● **Records provided**:
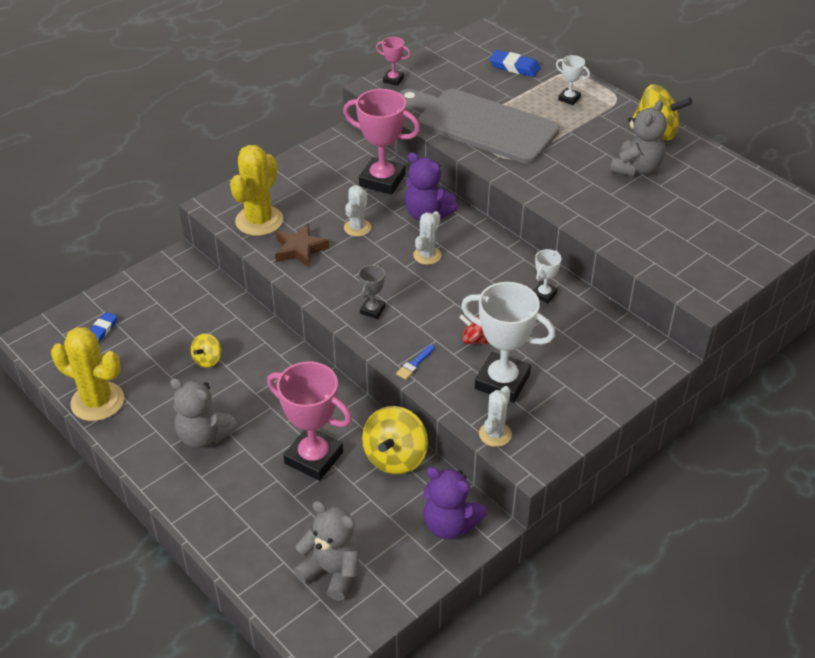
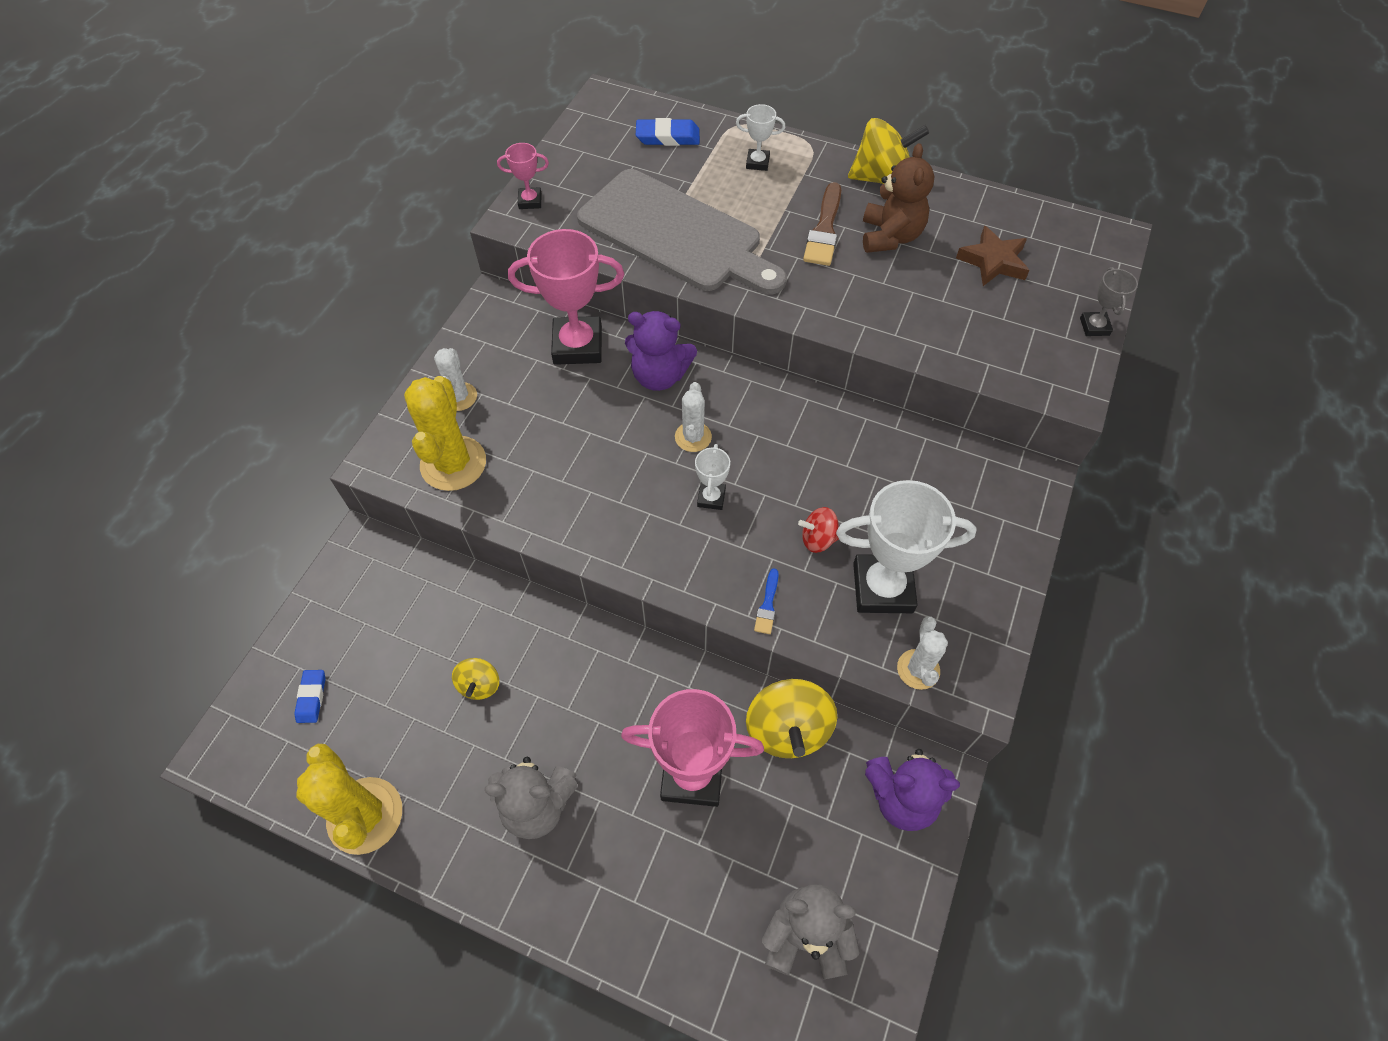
camera: 25 degrees left, 15 degrees up
(97, 401) = (365, 815): yellow cactus -> yellow cactus turned 60 degrees clockwise
(299, 249) = (530, 488): brown star -> brown star (993, 261)
(357, 228) = (585, 427): white cactus -> white cactus (459, 397)
(372, 310) = (672, 545): grey trophy -> grey trophy (1094, 326)
(481, 125) = (676, 234): grey cutting board -> grey cutting board turned 150 degrees counterclockwise
(544, 294) = (858, 441): white trophy -> white trophy (711, 498)
(590, 151) = (824, 230): none -> brown brush
(636, 168) = (890, 236): grey teddy bear -> brown teddy bear

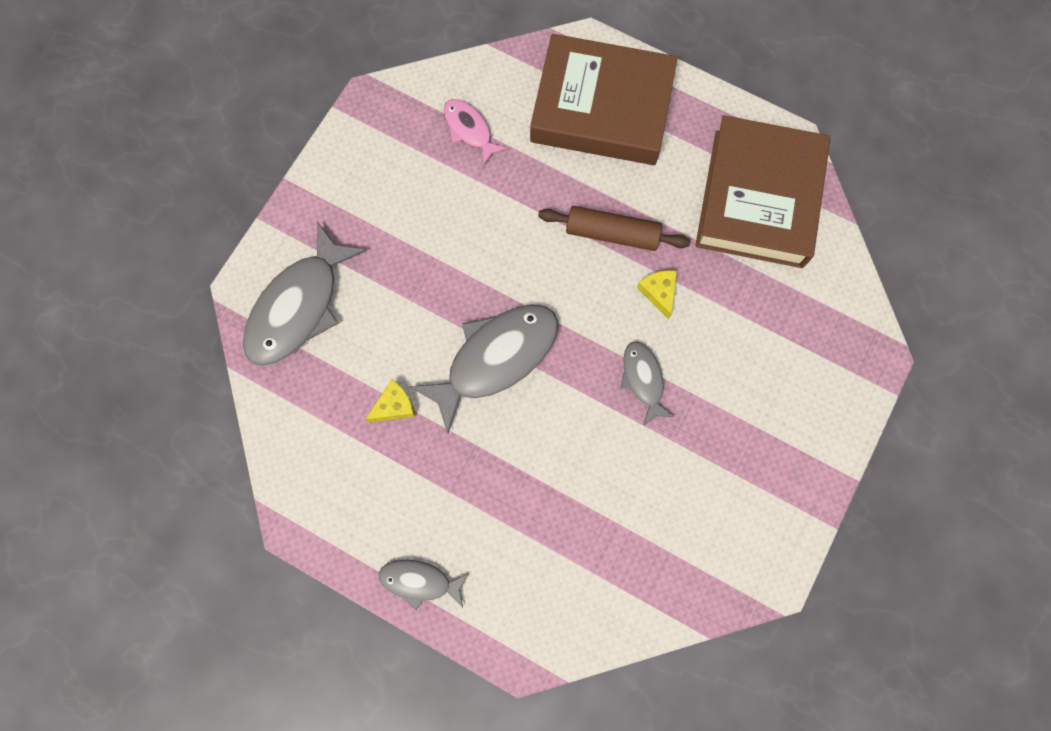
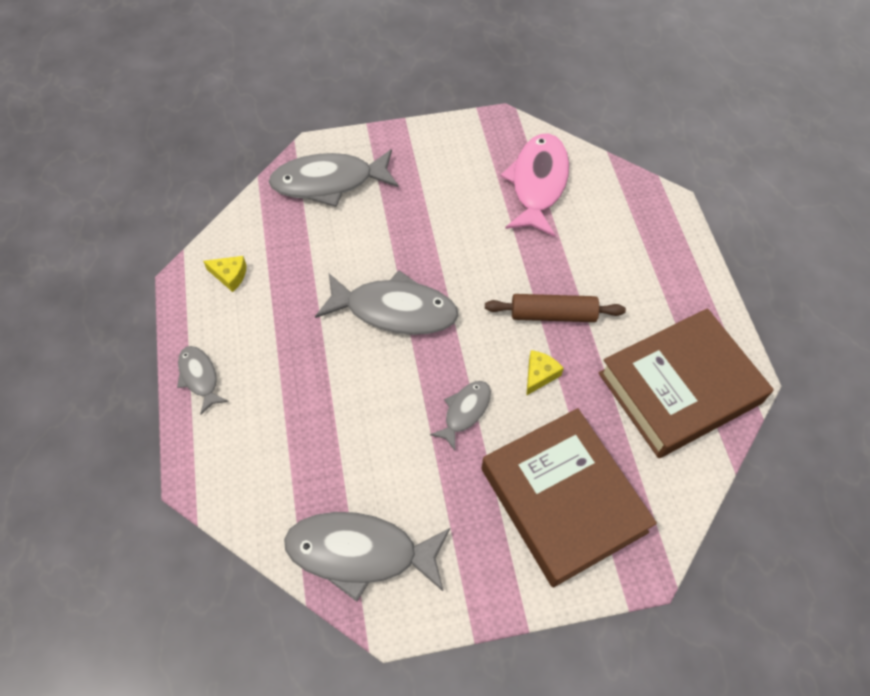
camera: 50 degrees right, 15 degrees down
(394, 406) = (309, 277): yellow cheese -> yellow cheese (230, 275)
(469, 130) = (538, 183): pink fish -> pink fish, size x1.89
(601, 108) = (636, 243): brown book -> brown book (563, 500)
(612, 233) = (553, 314): brown rolling pin -> brown rolling pin turned 60 degrees counterclockwise
(700, 562) = (360, 553): none -> grey fish

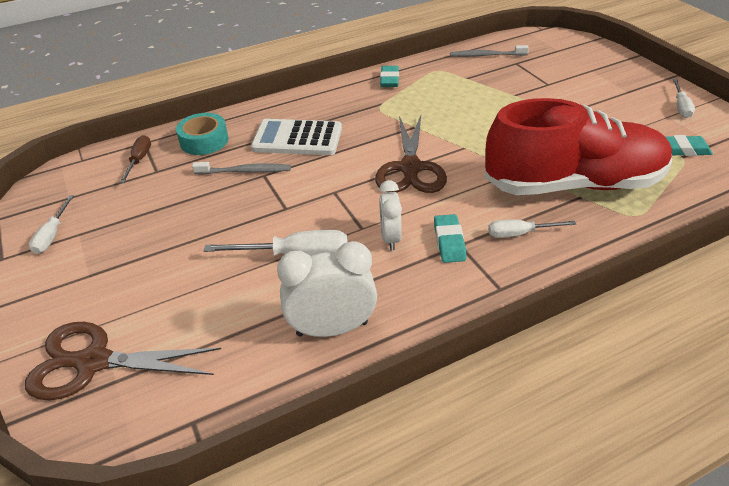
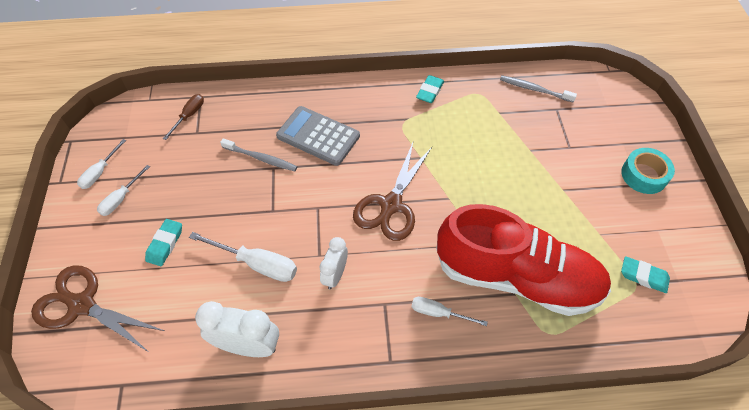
camera: 20 degrees right, 15 degrees up
(204, 141) = (245, 112): turquoise tape -> turquoise tape (644, 175)
(297, 138) = (318, 136): white calculator -> grey calculator
(449, 242) = (378, 298): turquoise eraser -> turquoise eraser (165, 244)
(680, 107) = (678, 222): white screwdriver -> white screwdriver (121, 199)

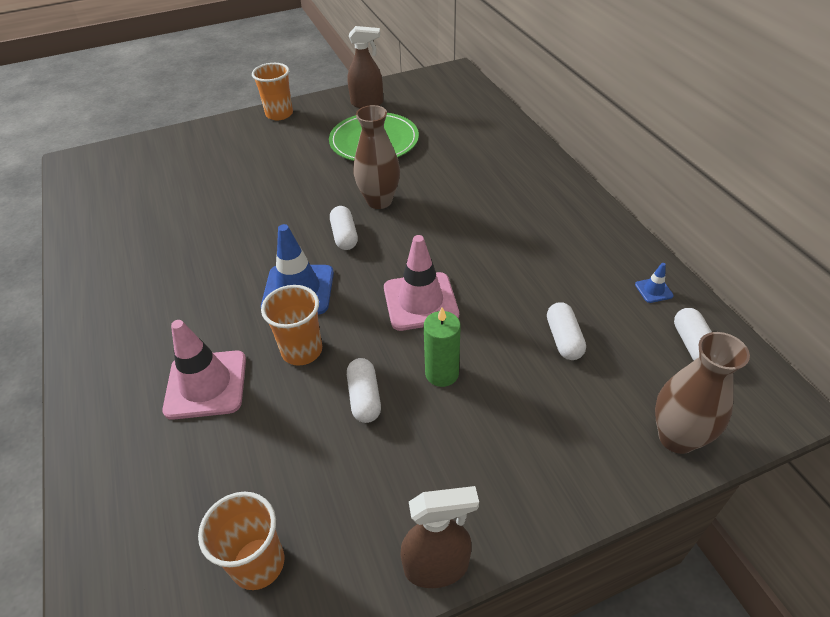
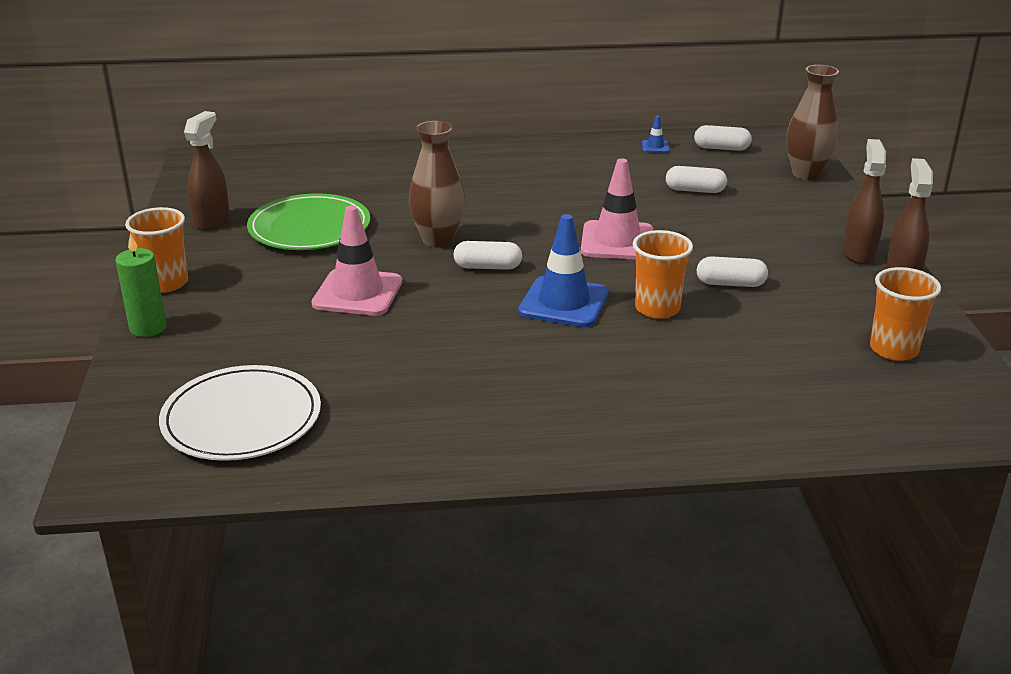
camera: 75 degrees left, 15 degrees down
(129, 186) = (242, 418): none -> white plate
(206, 384) = (684, 366): pink traffic cone -> pink traffic cone (357, 293)
(442, 373) = (714, 245): green candle -> green candle (148, 328)
(479, 513) = (859, 253): none -> brown spray bottle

● **Problem to solve**:
Print all records verbatim, excluding pictures.

● **Expected output**:
camera: 25 degrees left, 15 degrees up
(97, 401) = (365, 815): yellow cactus -> yellow cactus turned 60 degrees clockwise
(299, 249) = (530, 488): brown star -> brown star (993, 261)
(357, 228) = (585, 427): white cactus -> white cactus (459, 397)
(372, 310) = (672, 545): grey trophy -> grey trophy (1094, 326)
(481, 125) = (676, 234): grey cutting board -> grey cutting board turned 150 degrees counterclockwise
(544, 294) = (858, 441): white trophy -> white trophy (711, 498)
(590, 151) = (824, 230): none -> brown brush
(636, 168) = (890, 236): grey teddy bear -> brown teddy bear

camera: 50 degrees right, 15 degrees down
(394, 406) = (309, 277): yellow cheese -> yellow cheese (230, 275)
(469, 130) = (538, 183): pink fish -> pink fish, size x1.89
(601, 108) = (636, 243): brown book -> brown book (563, 500)
(612, 233) = (553, 314): brown rolling pin -> brown rolling pin turned 60 degrees counterclockwise
(700, 562) = (360, 553): none -> grey fish

camera: 20 degrees right, 15 degrees up
(204, 141) = (245, 112): turquoise tape -> turquoise tape (644, 175)
(297, 138) = (318, 136): white calculator -> grey calculator
(449, 242) = (378, 298): turquoise eraser -> turquoise eraser (165, 244)
(680, 107) = (678, 222): white screwdriver -> white screwdriver (121, 199)

camera: 75 degrees left, 15 degrees down
(129, 186) = (242, 418): none -> white plate
(206, 384) = (684, 366): pink traffic cone -> pink traffic cone (357, 293)
(442, 373) = (714, 245): green candle -> green candle (148, 328)
(479, 513) = (859, 253): none -> brown spray bottle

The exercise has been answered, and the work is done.